(Object state change records)
········

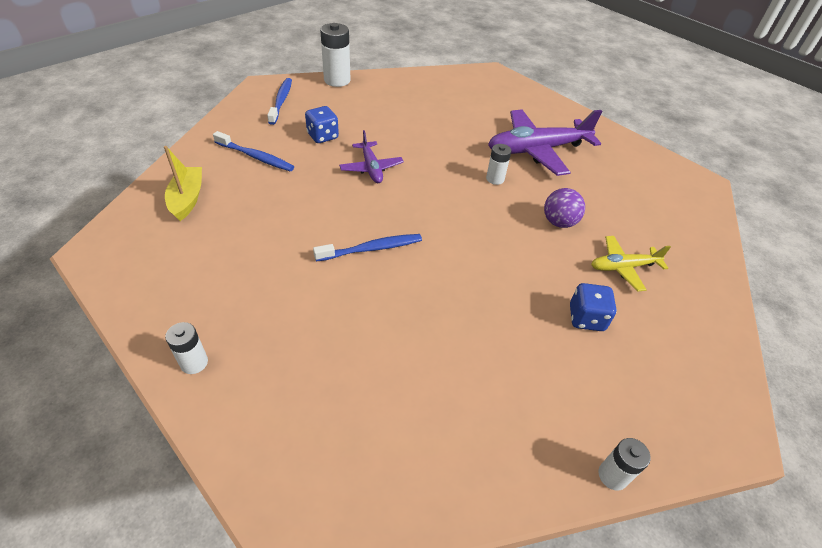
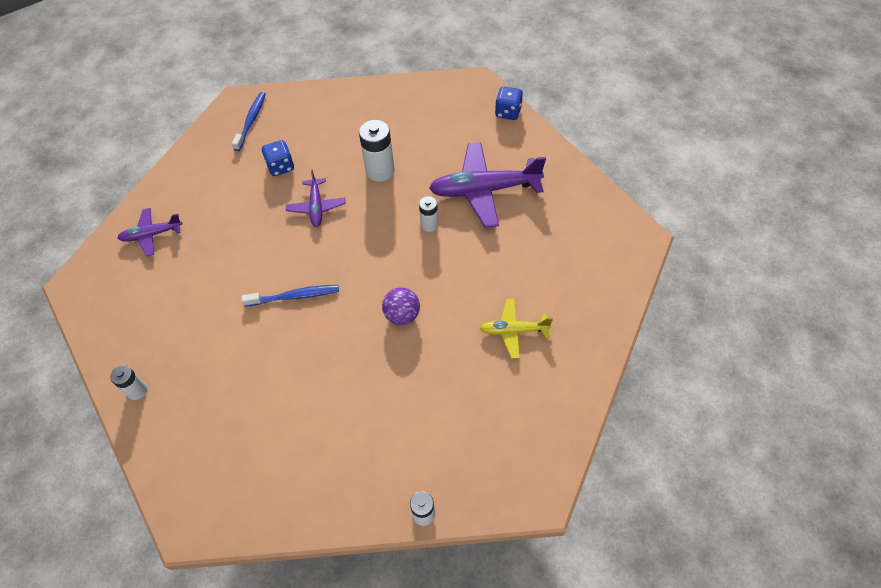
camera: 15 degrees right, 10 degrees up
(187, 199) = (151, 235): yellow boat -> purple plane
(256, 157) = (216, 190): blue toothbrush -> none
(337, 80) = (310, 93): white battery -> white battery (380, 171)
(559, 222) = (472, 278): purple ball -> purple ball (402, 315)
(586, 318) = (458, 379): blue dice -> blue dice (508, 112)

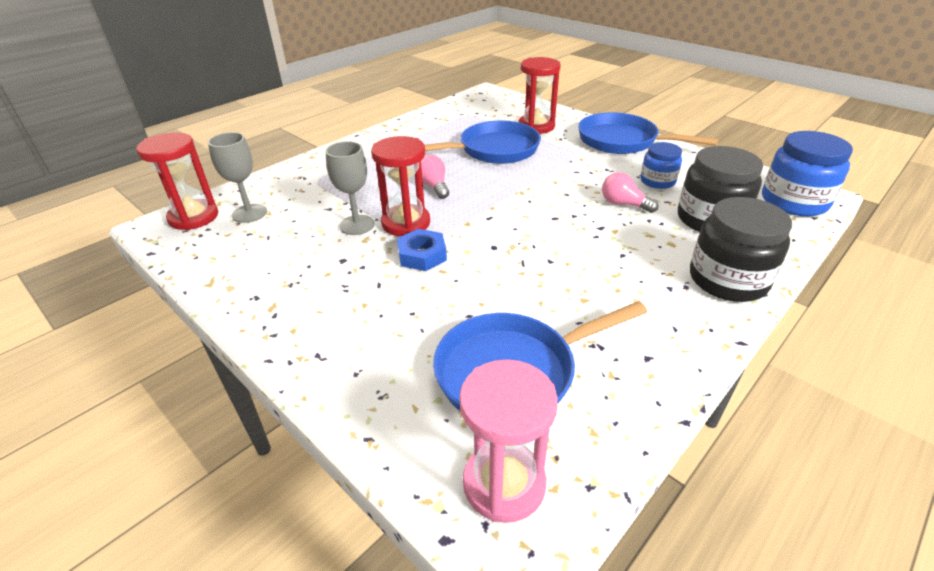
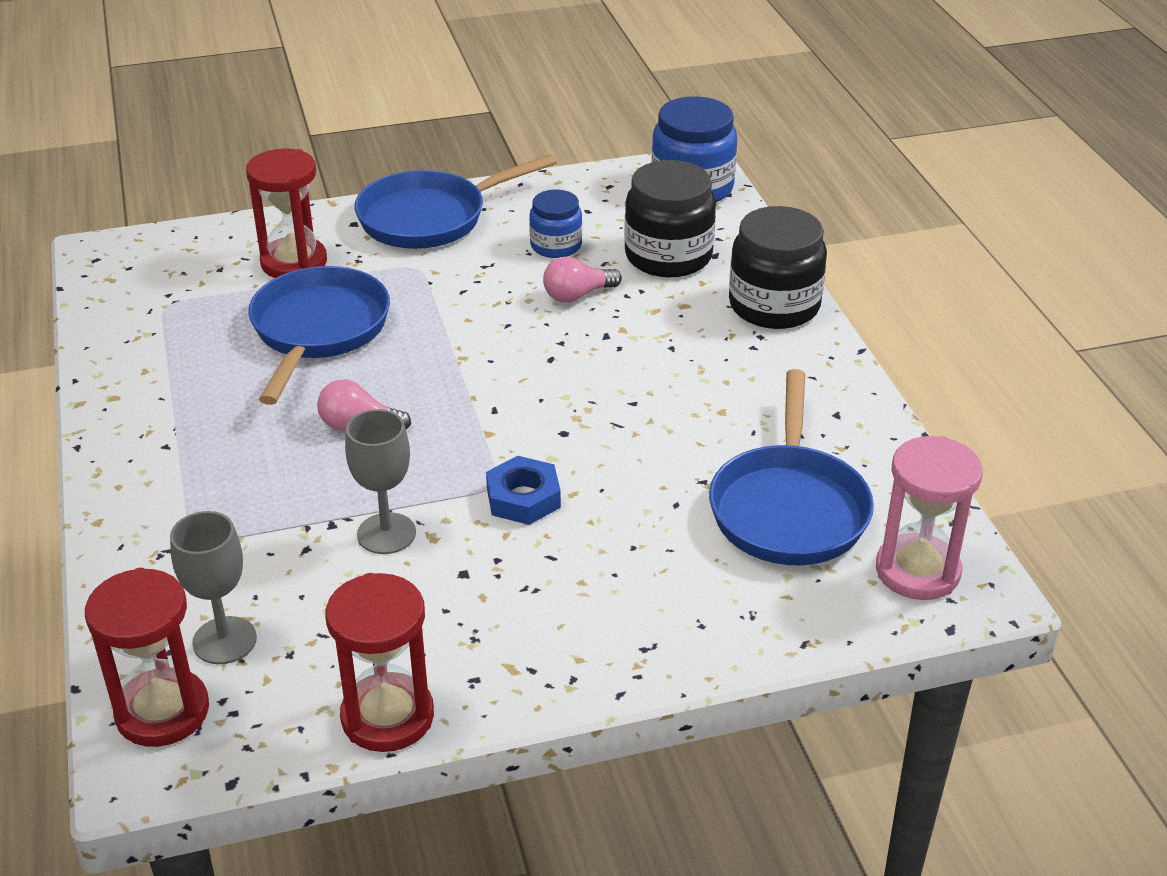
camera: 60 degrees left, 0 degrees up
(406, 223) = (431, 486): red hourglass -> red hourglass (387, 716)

········

Where a line of the data includes the string "camera", list that line.

camera: 15 degrees right, 10 degrees up
camera: 60 degrees left, 0 degrees up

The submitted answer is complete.